In the records below, find the line containing "none -> yellow brick B7:B9 level 1" and the line containing "none -> grey brick G11:H11 level 1". Give again exactly those lines and every line between them, omitting the pictures.

Object change descriptions:
━━━━━━━━━━━━━━━━

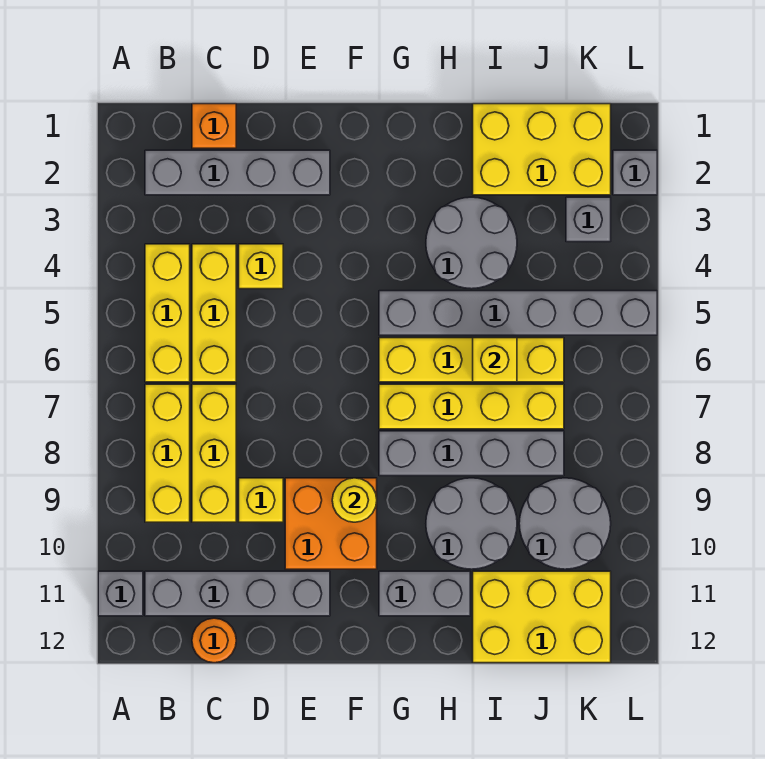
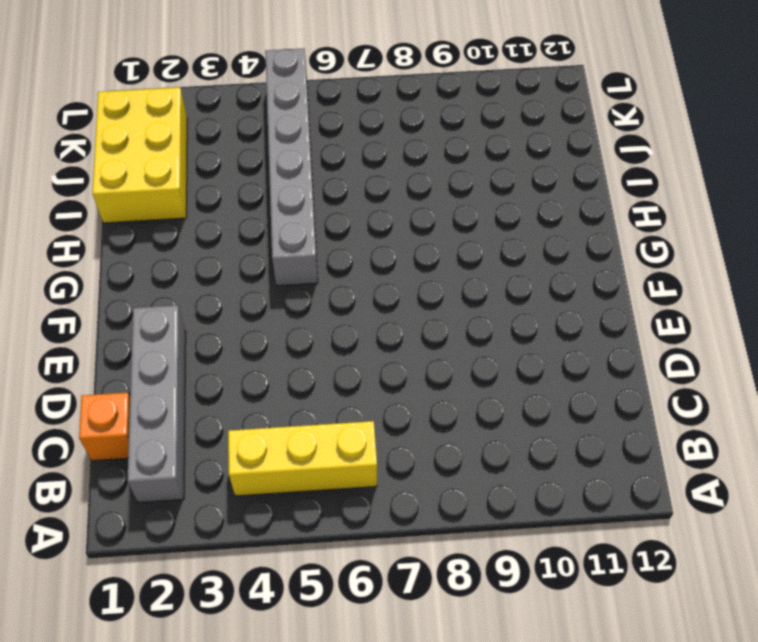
none -> grey brick A11 level 1
none -> yellow brick B7:B9 level 1
none -> grey brick B11:E11 level 1

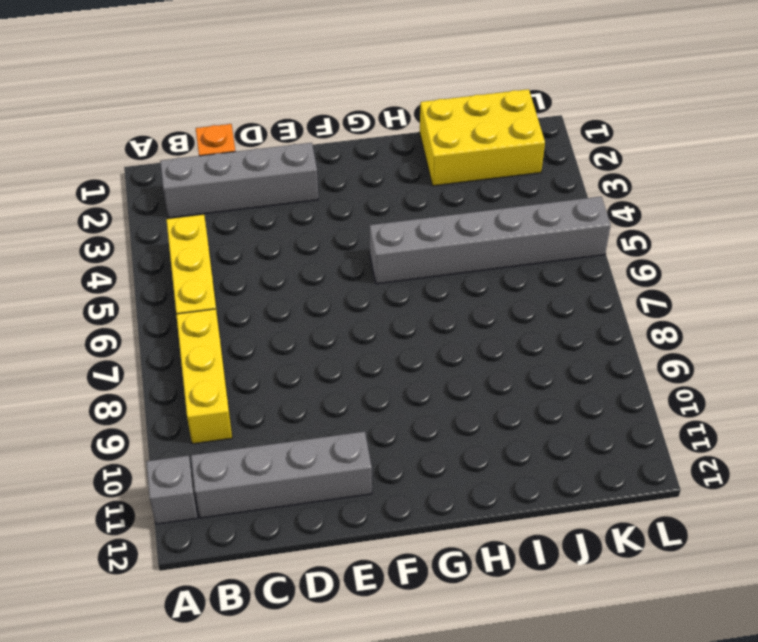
none -> yellow brick C4:C6 level 1
none -> yellow brick C7:C9 level 1
none -> orange round brick C12 level 1

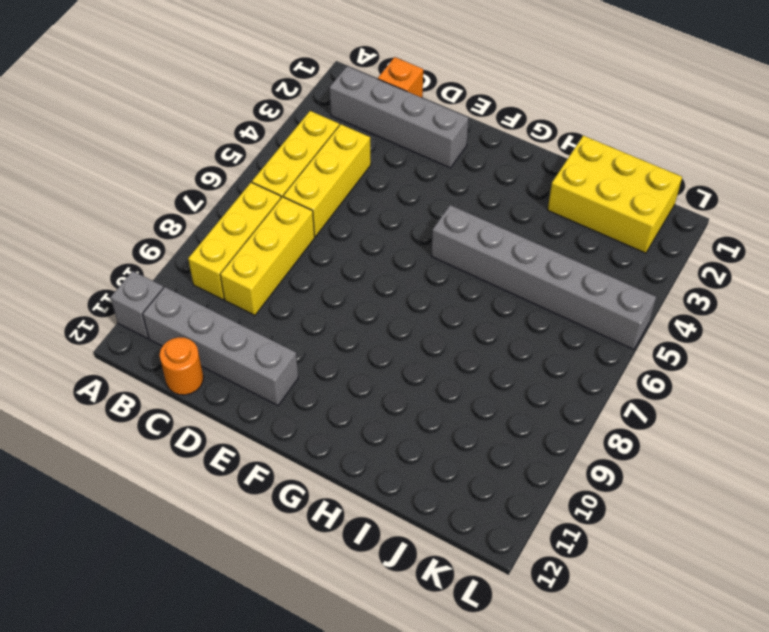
none -> yellow brick D4 level 1
none -> yellow brick D9 level 1
none -> orange brick E9:F10 level 1

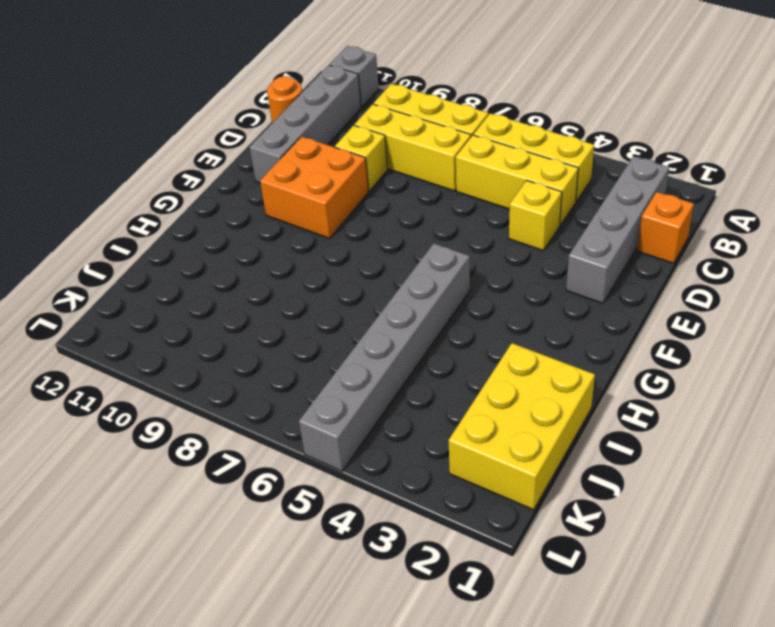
none -> yellow brick G6:J6 level 1
none -> yellow brick G7:J7 level 1
none -> grey brick G8:J8 level 1

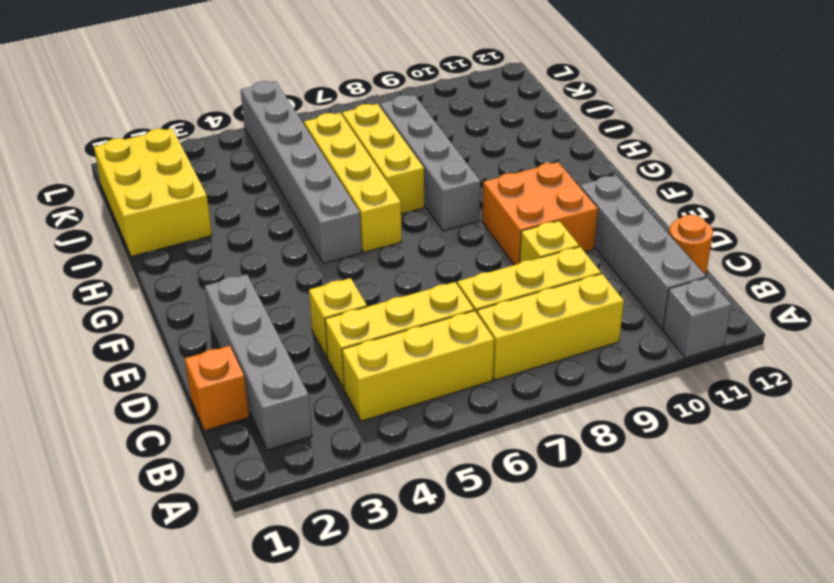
yellow brick H7:J7 level 1 -> yellow brick G7:J7 level 1
none -> grey brick G11:H11 level 1
none -> grey round brick H3:I4 level 1
none -> grey round brick H9:I10 level 1

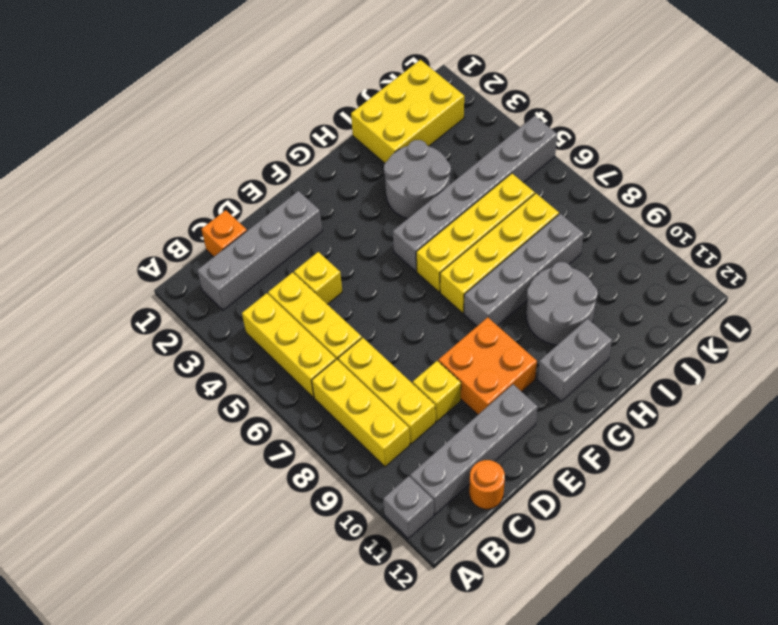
none -> yellow brick I11:K12 level 1
none -> grey round brick J9:K10 level 1
none -> grey brick K3 level 1

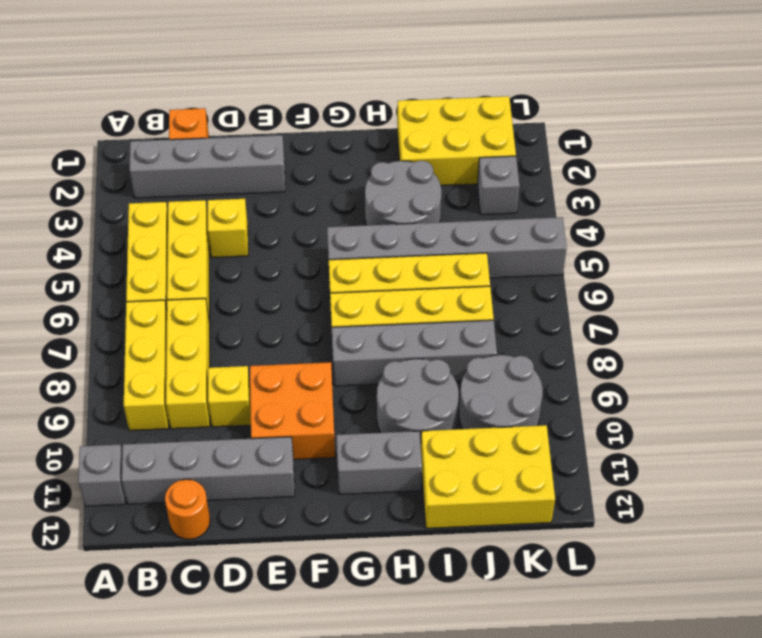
none -> grey brick L2 level 1
none -> yellow round brick F9 level 2
none -> yellow brick I6 level 2

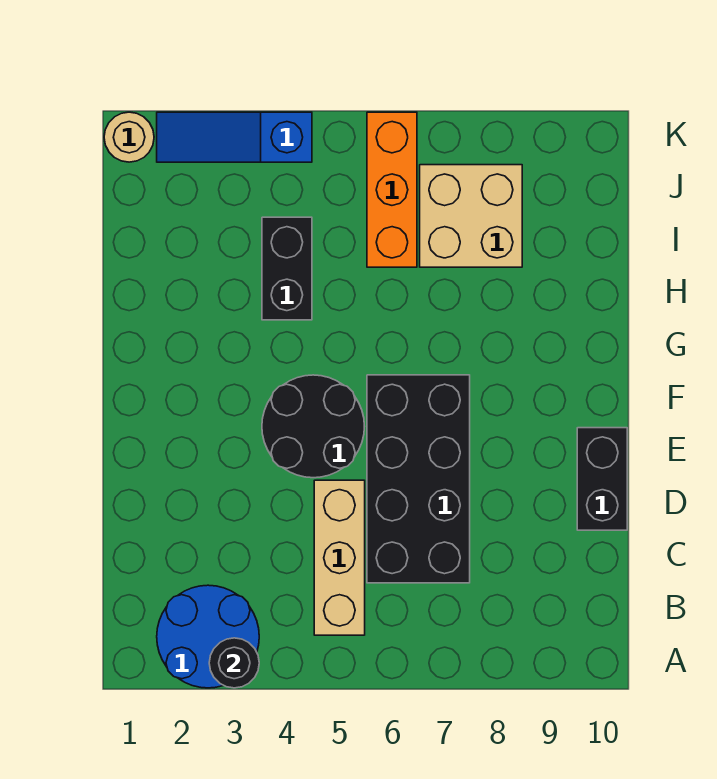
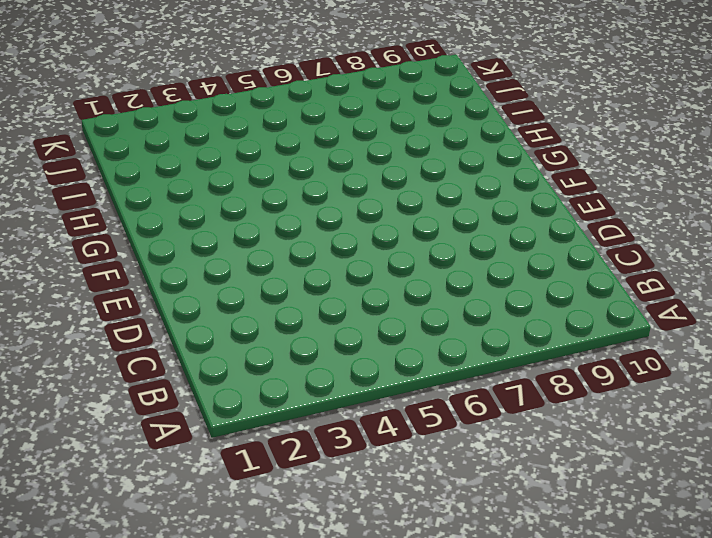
none -> blue round brick A2:B3 level 1
none -> tan brick B5:D5 level 1

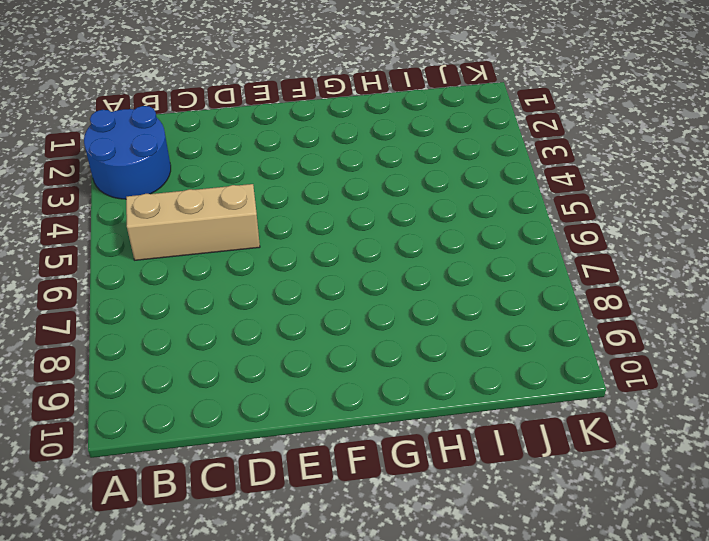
none -> black brick C6:F7 level 1
none -> black brick D10:E10 level 1

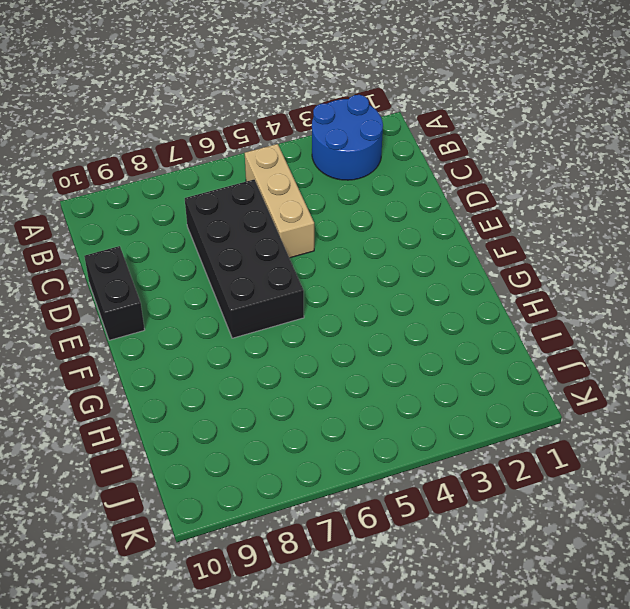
none -> black round brick E4:F5 level 1
none -> black brick H4:I4 level 1

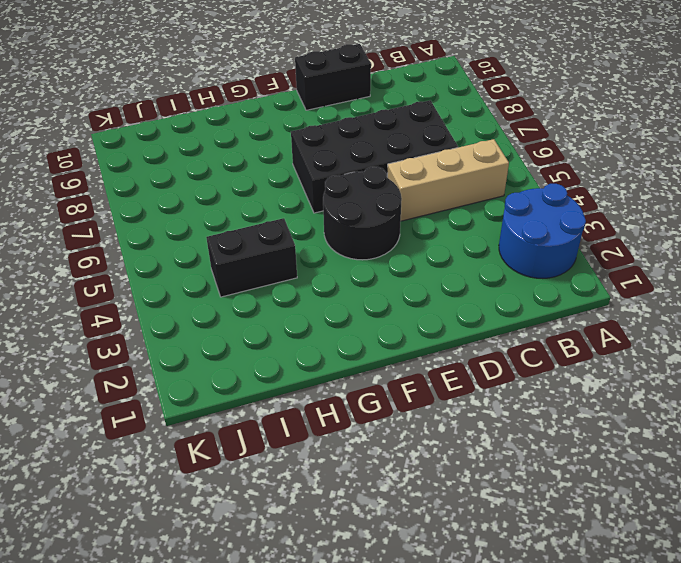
none -> orange brick I6:K6 level 1
none -> tan brick I7:J8 level 1

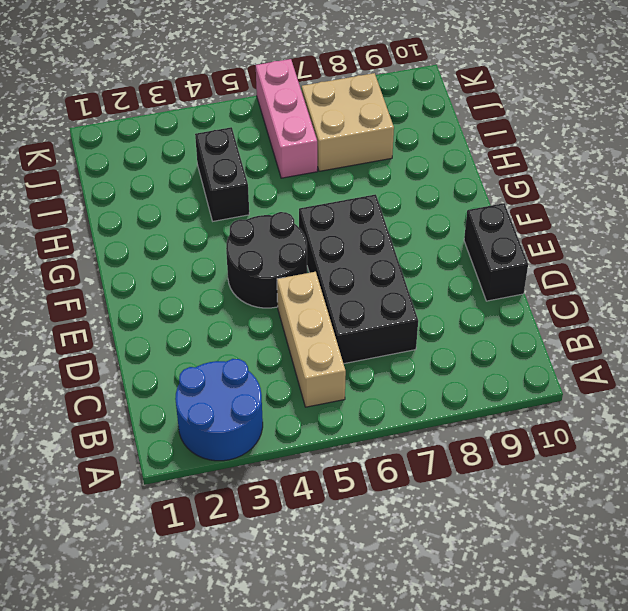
pink brick I6:K6 level 1 -> orange brick I6:K6 level 1
none -> tan round brick K1 level 1
none -> blue slope K2:K4 level 1 top 4

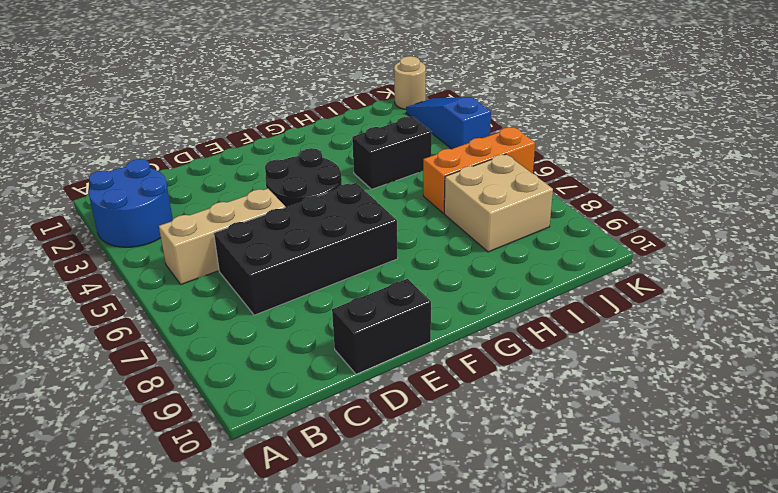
none -> black round brick A3 level 2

━━━━━━━━━━━━━━━━

[TASK OUTPUT]:
none -> yellow brick B7:B9 level 1
none -> grey brick B11:E11 level 1

none -> yellow brick C4:C6 level 1
none -> yellow brick C7:C9 level 1
none -> orange round brick C12 level 1

none -> yellow brick D4 level 1
none -> yellow brick D9 level 1
none -> orange brick E9:F10 level 1

none -> yellow brick G6:J6 level 1
none -> yellow brick G7:J7 level 1
none -> grey brick G8:J8 level 1

yellow brick H7:J7 level 1 -> yellow brick G7:J7 level 1
none -> grey brick G11:H11 level 1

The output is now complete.